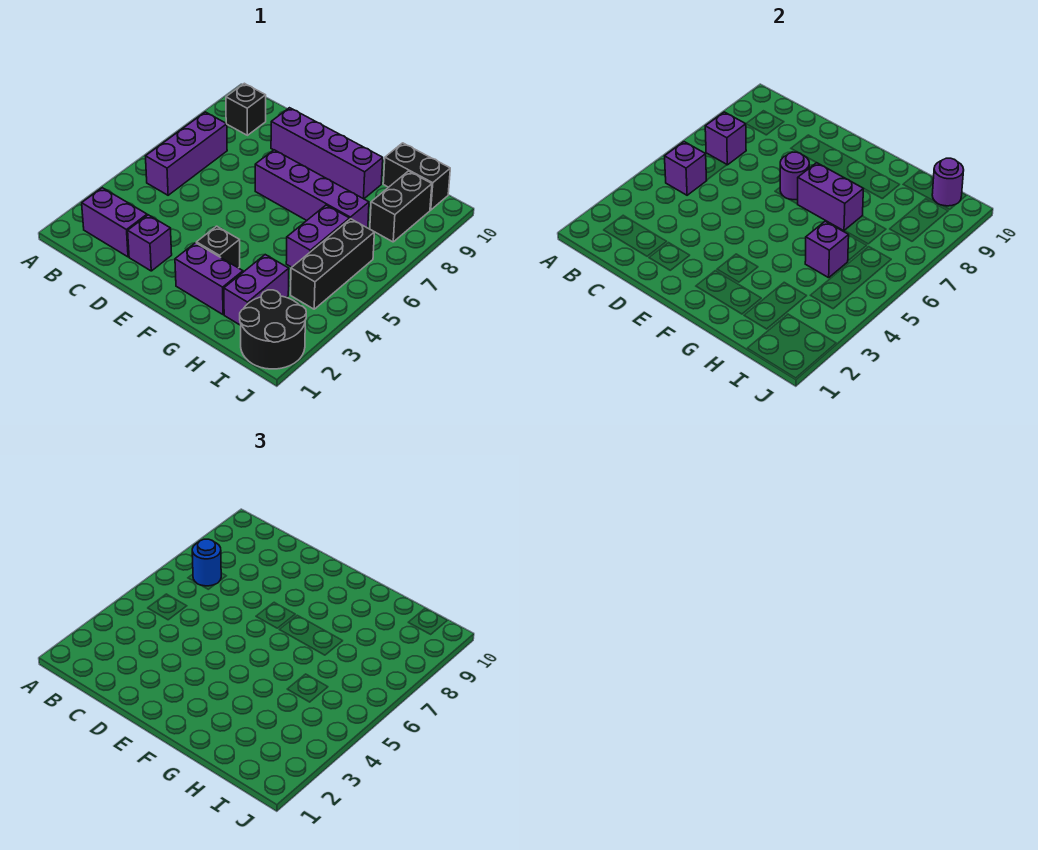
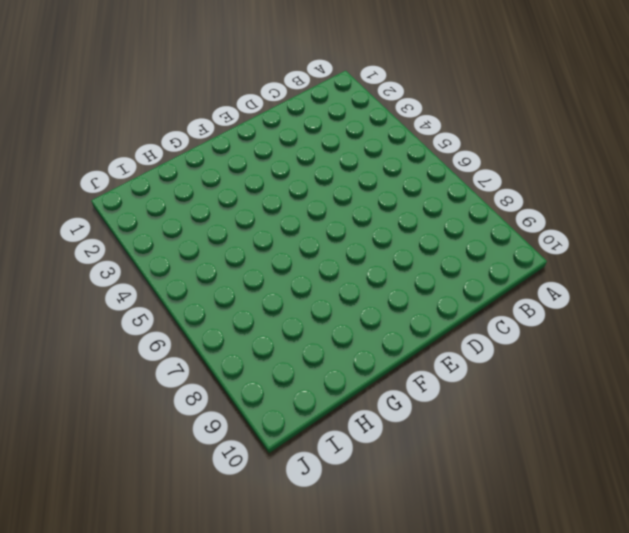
none -> purple brick B2:C2 level 1
none -> purple brick B5:B7 level 1
none -> black brick B9 level 1

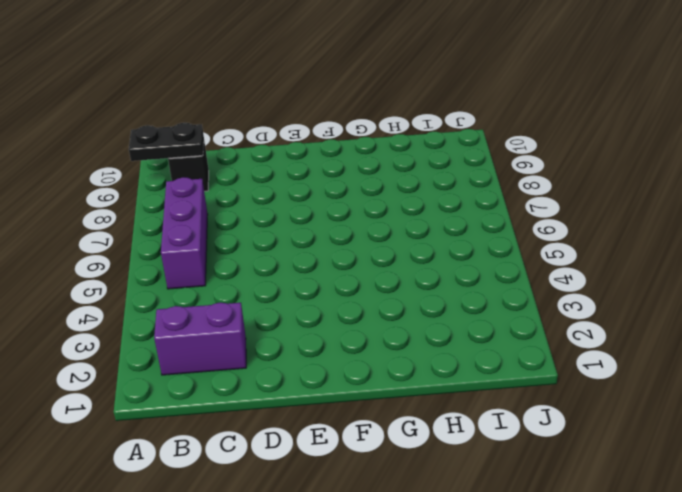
black plate A9:B9 level 2 -> none
none -> purple brick D2 level 1
none -> purple brick D9:G9 level 1
none -> purple brick E7:H7 level 1

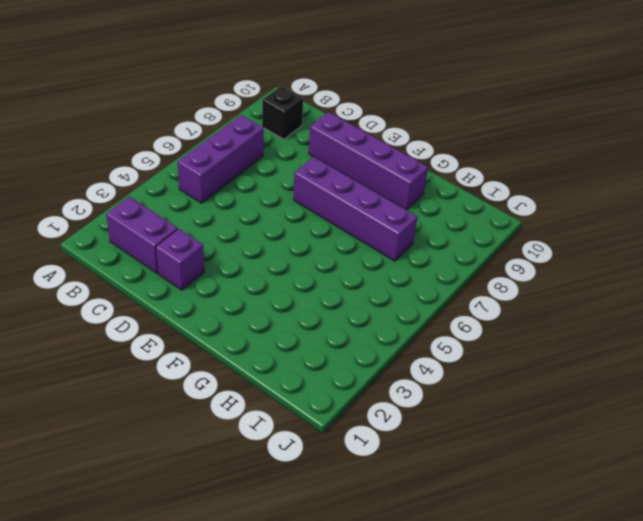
none -> purple brick F2:G2 level 1
none -> black brick F3 level 1
none -> purple brick H2:H3 level 1

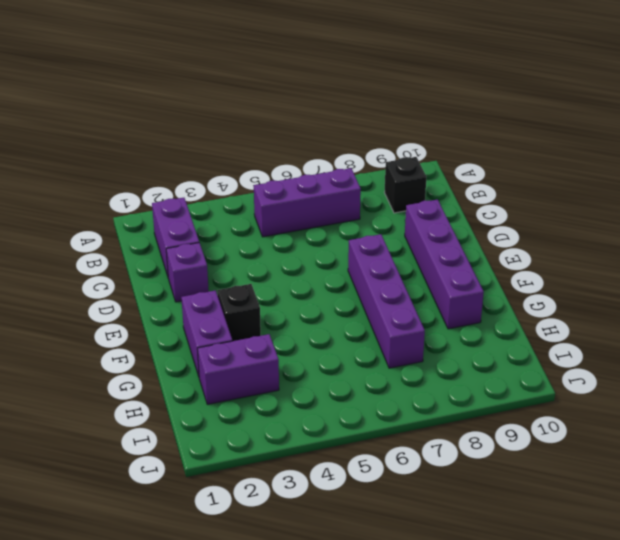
none -> purple brick H5:H6 level 1
none -> black brick H10:I10 level 1
none -> black round brick I1:J2 level 1

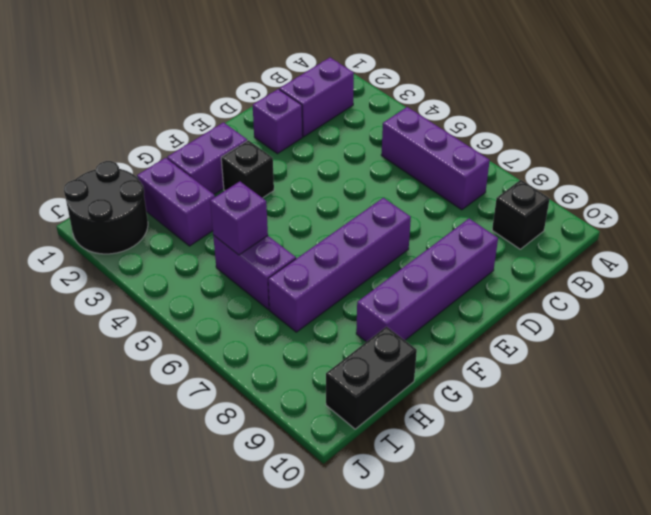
none -> black brick I4:I6 level 1
none -> black brick I8:I9 level 1
none -> purple brick B5 level 2

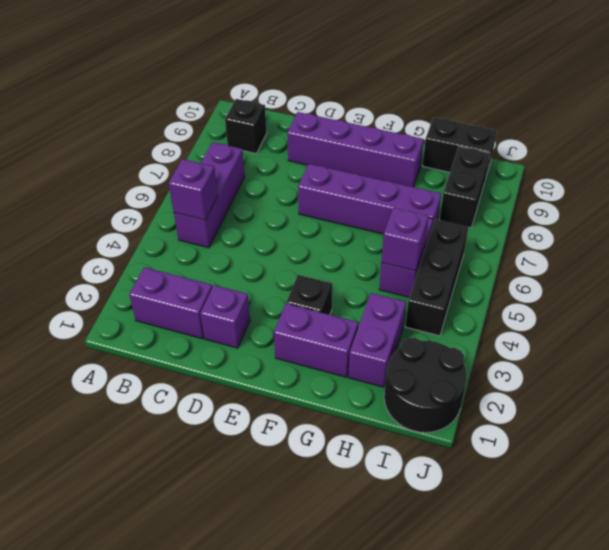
none -> purple brick B7 level 2
none -> purple round brick E7 level 2
none -> purple brick F7:G7 level 2

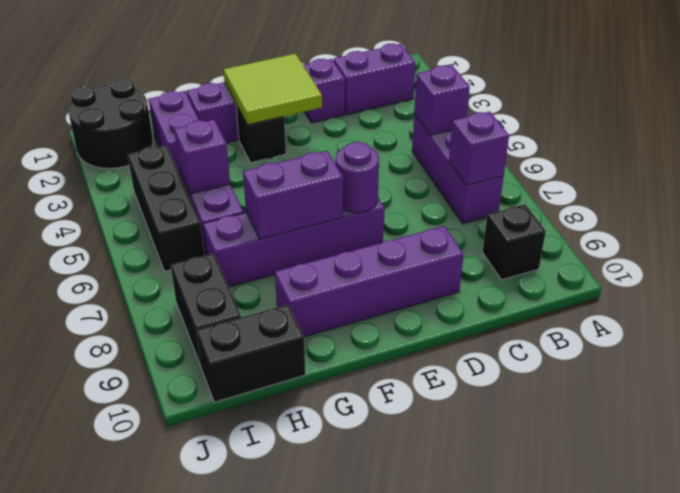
lime tile E2:F3 level 2 -> none
none -> purple round brick I10 level 2
none -> blue round brick B7 level 3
◆ ◆ ◆ ◆
WHAT IS NEEDED:
Reproduce the lines above, exactly and exclusively, from the line containing "none -> purple brick F7:G7 level 2" down to the last line, both included; pictures are not part of the copy.

SOLUTION BELOW:
none -> purple brick F7:G7 level 2

lime tile E2:F3 level 2 -> none
none -> purple round brick I10 level 2
none -> blue round brick B7 level 3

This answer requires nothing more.